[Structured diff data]
Content starts
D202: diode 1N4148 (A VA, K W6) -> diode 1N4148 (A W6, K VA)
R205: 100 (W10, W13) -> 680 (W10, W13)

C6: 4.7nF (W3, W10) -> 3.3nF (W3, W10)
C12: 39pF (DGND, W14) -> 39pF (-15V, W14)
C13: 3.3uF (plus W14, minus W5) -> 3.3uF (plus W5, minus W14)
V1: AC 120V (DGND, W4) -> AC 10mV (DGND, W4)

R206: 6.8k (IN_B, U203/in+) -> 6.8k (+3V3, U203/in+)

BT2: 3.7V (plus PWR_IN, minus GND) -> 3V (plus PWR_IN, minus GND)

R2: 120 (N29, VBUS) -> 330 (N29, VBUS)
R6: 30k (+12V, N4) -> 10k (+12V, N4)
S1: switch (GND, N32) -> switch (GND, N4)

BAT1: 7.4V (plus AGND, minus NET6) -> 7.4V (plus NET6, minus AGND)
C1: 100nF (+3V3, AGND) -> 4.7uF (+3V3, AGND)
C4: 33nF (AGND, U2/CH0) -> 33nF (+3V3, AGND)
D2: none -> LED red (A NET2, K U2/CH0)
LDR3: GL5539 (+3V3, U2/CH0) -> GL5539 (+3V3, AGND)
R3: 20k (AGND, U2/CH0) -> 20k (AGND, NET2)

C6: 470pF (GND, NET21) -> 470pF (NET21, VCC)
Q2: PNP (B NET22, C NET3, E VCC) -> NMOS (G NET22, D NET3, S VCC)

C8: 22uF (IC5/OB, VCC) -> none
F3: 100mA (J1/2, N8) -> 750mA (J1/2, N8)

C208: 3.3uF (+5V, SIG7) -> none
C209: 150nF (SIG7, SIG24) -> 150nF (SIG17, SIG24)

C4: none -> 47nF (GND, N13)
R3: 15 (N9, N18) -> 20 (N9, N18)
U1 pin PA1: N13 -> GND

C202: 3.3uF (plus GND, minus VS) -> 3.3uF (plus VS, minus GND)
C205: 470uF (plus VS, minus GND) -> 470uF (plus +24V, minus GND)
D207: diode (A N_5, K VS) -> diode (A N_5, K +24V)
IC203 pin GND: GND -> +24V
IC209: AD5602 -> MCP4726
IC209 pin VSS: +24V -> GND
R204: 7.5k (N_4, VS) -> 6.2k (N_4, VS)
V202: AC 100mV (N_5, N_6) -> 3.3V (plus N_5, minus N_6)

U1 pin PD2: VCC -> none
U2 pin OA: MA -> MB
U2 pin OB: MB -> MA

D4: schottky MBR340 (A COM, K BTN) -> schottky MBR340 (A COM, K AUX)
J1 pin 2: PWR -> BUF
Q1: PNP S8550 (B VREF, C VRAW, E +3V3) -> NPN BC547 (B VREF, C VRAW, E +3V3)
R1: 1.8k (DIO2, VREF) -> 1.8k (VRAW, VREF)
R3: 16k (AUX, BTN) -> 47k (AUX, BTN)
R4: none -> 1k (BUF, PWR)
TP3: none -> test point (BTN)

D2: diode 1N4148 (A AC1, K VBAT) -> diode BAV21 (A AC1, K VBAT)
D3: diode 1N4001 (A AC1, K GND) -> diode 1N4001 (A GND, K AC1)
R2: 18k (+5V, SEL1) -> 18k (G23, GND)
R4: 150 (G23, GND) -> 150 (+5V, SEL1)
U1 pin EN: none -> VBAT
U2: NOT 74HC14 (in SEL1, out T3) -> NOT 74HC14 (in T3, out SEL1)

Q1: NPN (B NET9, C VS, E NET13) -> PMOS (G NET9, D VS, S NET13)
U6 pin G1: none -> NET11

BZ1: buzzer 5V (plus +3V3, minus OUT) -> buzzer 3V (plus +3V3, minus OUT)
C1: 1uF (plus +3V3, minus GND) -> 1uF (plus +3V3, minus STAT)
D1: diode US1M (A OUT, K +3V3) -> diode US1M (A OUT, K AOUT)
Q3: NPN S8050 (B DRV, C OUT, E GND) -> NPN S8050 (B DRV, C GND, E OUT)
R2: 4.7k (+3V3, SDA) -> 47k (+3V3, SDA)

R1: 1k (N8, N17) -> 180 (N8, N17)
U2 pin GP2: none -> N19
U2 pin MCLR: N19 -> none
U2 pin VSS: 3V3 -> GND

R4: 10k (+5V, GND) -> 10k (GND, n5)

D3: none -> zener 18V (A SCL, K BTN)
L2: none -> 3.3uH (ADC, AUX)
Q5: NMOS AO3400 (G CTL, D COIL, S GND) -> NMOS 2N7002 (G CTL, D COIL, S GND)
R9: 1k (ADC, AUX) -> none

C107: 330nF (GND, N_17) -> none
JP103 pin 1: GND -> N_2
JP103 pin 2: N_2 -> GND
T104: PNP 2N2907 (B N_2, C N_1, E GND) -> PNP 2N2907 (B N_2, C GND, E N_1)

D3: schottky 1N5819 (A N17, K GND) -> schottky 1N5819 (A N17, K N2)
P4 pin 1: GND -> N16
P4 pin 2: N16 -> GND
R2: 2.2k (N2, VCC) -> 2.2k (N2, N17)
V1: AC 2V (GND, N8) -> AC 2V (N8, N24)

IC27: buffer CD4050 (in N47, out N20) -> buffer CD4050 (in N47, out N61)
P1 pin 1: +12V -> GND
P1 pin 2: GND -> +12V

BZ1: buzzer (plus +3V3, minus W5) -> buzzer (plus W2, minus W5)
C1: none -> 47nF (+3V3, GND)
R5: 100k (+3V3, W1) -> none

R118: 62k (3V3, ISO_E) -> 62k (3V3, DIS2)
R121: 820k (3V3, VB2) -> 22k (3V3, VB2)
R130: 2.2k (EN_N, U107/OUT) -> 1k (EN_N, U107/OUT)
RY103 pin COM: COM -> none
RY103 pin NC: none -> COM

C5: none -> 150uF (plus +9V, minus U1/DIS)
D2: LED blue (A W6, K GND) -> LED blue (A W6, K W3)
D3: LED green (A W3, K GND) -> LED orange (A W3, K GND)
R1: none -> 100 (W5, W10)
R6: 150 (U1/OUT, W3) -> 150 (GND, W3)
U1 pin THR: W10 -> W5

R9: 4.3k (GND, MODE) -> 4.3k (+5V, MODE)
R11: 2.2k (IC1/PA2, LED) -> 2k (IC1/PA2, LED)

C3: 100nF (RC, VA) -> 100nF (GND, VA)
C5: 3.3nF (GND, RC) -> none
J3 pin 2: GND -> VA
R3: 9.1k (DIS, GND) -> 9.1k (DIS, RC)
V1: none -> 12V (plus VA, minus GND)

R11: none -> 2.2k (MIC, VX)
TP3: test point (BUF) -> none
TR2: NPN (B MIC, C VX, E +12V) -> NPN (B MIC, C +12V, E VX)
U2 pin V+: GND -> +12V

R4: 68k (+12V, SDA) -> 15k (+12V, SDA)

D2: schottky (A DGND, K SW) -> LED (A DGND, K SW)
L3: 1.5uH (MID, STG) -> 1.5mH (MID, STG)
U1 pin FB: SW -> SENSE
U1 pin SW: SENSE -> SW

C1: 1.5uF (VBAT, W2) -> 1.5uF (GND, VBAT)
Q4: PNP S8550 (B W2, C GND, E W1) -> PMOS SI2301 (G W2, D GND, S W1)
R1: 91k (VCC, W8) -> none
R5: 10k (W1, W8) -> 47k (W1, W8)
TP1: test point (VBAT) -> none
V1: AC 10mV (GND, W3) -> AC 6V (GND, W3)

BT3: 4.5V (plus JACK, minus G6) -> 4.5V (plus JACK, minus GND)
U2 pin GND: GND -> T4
Content ends
Exercise objective: Each line of the data that holds "schottky" should be reported.

Completed exercise:
D4: schottky MBR340 (A COM, K BTN) -> schottky MBR340 (A COM, K AUX)
D3: schottky 1N5819 (A N17, K GND) -> schottky 1N5819 (A N17, K N2)
D2: schottky (A DGND, K SW) -> LED (A DGND, K SW)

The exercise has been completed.